### Data for this task
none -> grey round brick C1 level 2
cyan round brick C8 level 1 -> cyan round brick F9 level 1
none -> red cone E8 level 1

...

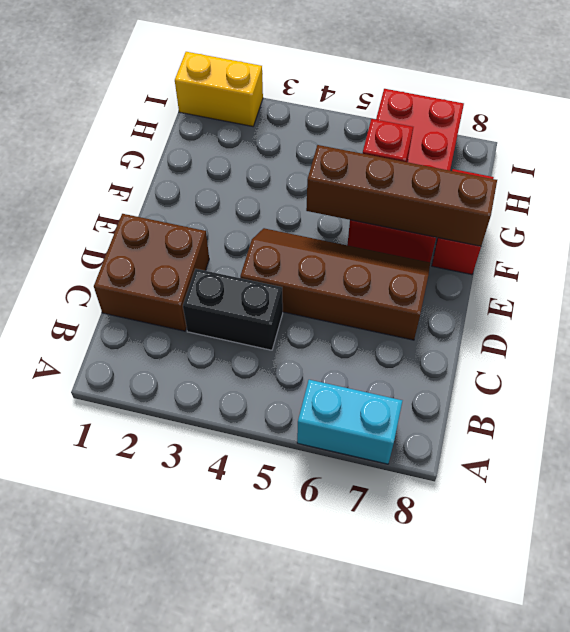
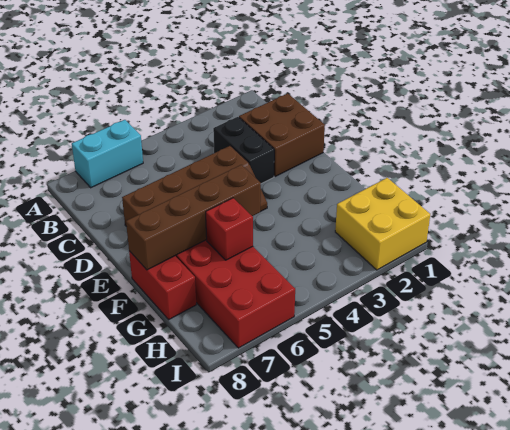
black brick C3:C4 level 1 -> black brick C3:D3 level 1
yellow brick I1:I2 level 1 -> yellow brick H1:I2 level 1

--

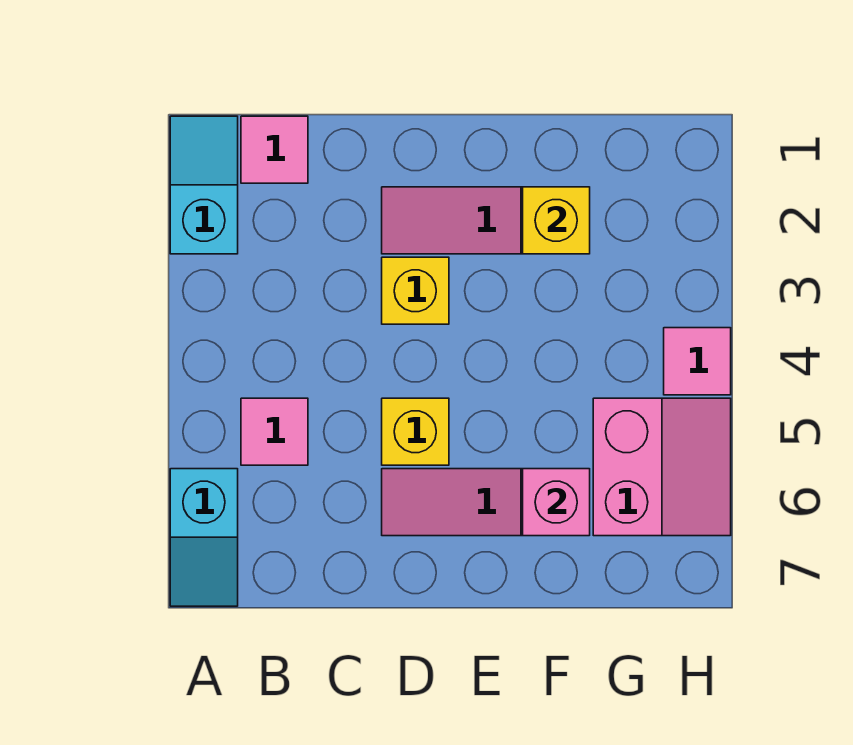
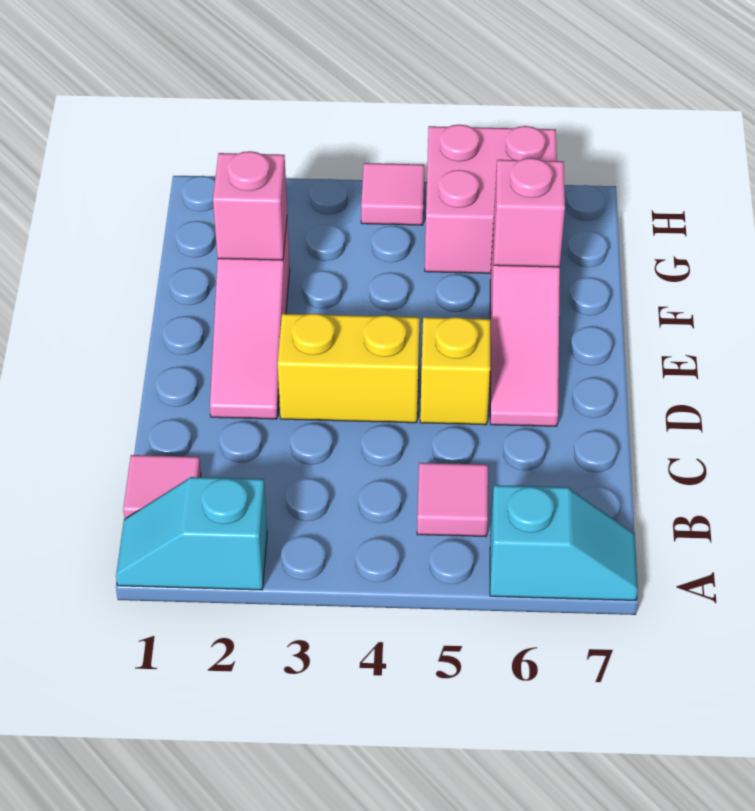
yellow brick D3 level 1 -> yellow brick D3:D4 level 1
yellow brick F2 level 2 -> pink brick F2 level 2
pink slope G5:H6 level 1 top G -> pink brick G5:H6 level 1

### Assignment
Write out exactly the lines above between the line with "none -> grey round brick C1 level 2" and the line with "none -> red cone E8 level 1", inclusive, and nothing beyond them.

### Answer space
none -> grey round brick C1 level 2
cyan round brick C8 level 1 -> cyan round brick F9 level 1
none -> red cone E8 level 1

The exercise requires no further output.